» **EXERCISE**:
Render the lines below as a numbered list, omitting any blank lines.

» **SOURCE DATA**:
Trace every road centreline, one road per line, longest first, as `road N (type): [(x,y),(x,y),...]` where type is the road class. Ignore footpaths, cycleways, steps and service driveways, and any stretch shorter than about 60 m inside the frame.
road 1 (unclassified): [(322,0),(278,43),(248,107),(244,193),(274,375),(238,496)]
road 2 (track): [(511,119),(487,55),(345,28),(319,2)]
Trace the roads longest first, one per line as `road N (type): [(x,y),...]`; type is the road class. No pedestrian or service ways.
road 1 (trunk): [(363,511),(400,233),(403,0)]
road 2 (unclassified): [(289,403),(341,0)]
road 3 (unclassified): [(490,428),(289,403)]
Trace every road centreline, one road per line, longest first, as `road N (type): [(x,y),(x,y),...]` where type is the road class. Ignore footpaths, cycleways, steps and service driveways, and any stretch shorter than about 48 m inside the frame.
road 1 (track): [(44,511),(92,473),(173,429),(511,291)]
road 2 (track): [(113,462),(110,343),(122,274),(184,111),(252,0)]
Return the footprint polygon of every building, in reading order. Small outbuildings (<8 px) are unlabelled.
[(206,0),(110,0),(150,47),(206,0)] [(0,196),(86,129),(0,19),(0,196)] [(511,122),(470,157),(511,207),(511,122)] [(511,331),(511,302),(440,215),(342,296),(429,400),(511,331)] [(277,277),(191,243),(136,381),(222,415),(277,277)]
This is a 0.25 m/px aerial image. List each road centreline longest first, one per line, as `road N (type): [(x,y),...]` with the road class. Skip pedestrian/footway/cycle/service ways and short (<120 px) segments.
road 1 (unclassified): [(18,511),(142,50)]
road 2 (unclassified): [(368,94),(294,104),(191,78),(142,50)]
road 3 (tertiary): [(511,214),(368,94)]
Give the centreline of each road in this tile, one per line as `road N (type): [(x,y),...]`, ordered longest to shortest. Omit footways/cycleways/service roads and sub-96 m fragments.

» **SOLUTION TO THIS EXERCISE**:
1. Trace every road centreline, one road per line, longest first, as `road N (type): [(x,y),(x,y),...]` where type is the road class. Ignore footpaths, cycleways, steps and service driveways, and any stretch shorter than about 60 m inside the frame.
2. road 1 (unclassified): [(322,0),(278,43),(248,107),(244,193),(274,375),(238,496)]
3. road 2 (track): [(511,119),(487,55),(345,28),(319,2)]
4. Trace the roads longest first, one per line as `road N (type): [(x,y),...]`; type is the road class. No pedestrian or service ways.
5. road 1 (trunk): [(363,511),(400,233),(403,0)]
6. road 2 (unclassified): [(289,403),(341,0)]
7. road 3 (unclassified): [(490,428),(289,403)]
8. Trace every road centreline, one road per line, longest first, as `road N (type): [(x,y),(x,y),...]` where type is the road class. Ignore footpaths, cycleways, steps and service driveways, and any stretch shorter than about 48 m inside the frame.
9. road 1 (track): [(44,511),(92,473),(173,429),(511,291)]
10. road 2 (track): [(113,462),(110,343),(122,274),(184,111),(252,0)]
11. Return the footprint polygon of every building, in reading order. Small outbuildings (<8 px) are unlabelled.
12. [(206,0),(110,0),(150,47),(206,0)] [(0,196),(86,129),(0,19),(0,196)] [(511,122),(470,157),(511,207),(511,122)] [(511,331),(511,302),(440,215),(342,296),(429,400),(511,331)] [(277,277),(191,243),(136,381),(222,415),(277,277)]
13. This is a 0.25 m/px aerial image. List each road centreline longest first, one per line, as `road N (type): [(x,y),...]` with the road class. Skip pedestrian/footway/cycle/service ways and short (<120 px) segments.
14. road 1 (unclassified): [(18,511),(142,50)]
15. road 2 (unclassified): [(368,94),(294,104),(191,78),(142,50)]
16. road 3 (tertiary): [(511,214),(368,94)]
17. Give the centreline of each road in this tile, one per line as `road N (type): [(x,y),...]`, ordered longest to shortest. Omit footways/cycleways/service roads and sub-96 m fragments.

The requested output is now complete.